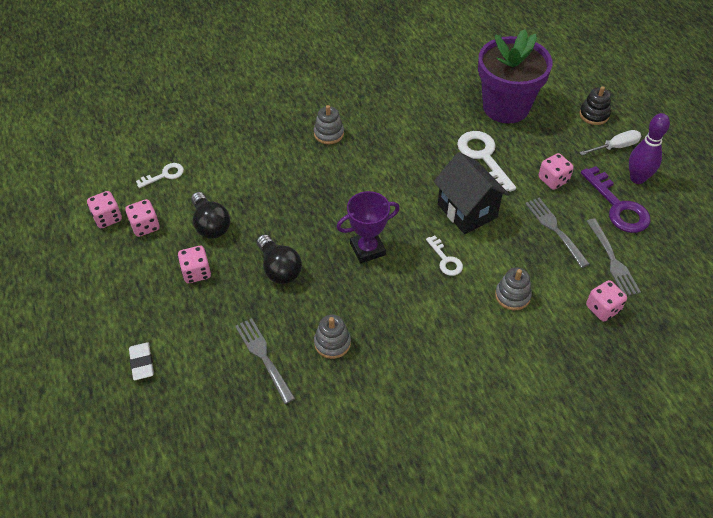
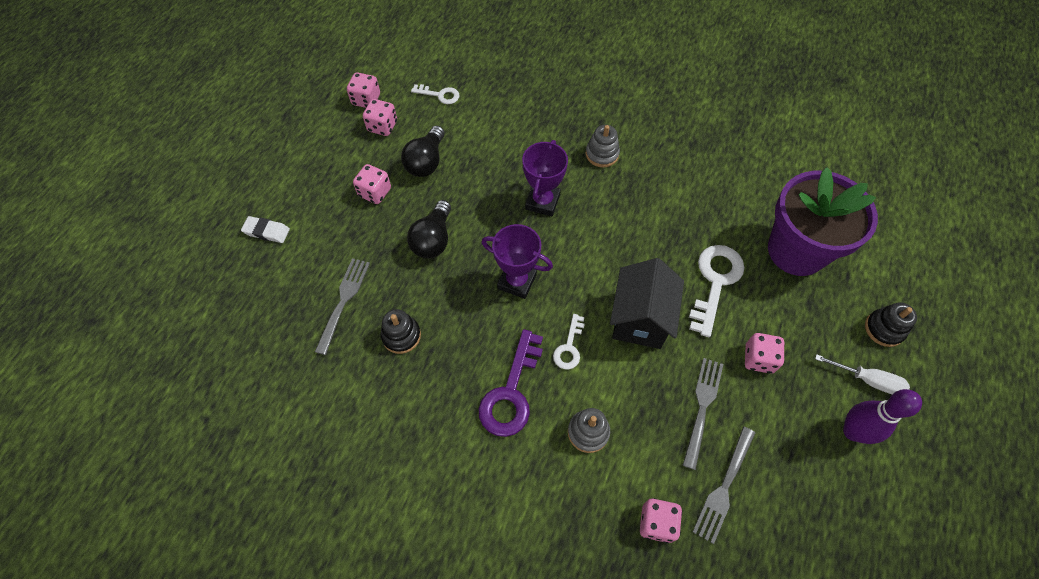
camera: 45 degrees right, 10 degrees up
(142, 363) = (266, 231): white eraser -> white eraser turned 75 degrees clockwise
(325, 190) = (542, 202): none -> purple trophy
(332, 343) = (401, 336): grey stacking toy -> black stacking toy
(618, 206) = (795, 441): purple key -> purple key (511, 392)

--

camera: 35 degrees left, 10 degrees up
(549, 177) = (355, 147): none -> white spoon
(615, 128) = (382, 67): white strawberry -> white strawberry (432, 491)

Work to complete
A copy of each line above that holds the word "none" is the expected answer.

Exercise solution
(325, 190) = (542, 202): none -> purple trophy
(549, 177) = (355, 147): none -> white spoon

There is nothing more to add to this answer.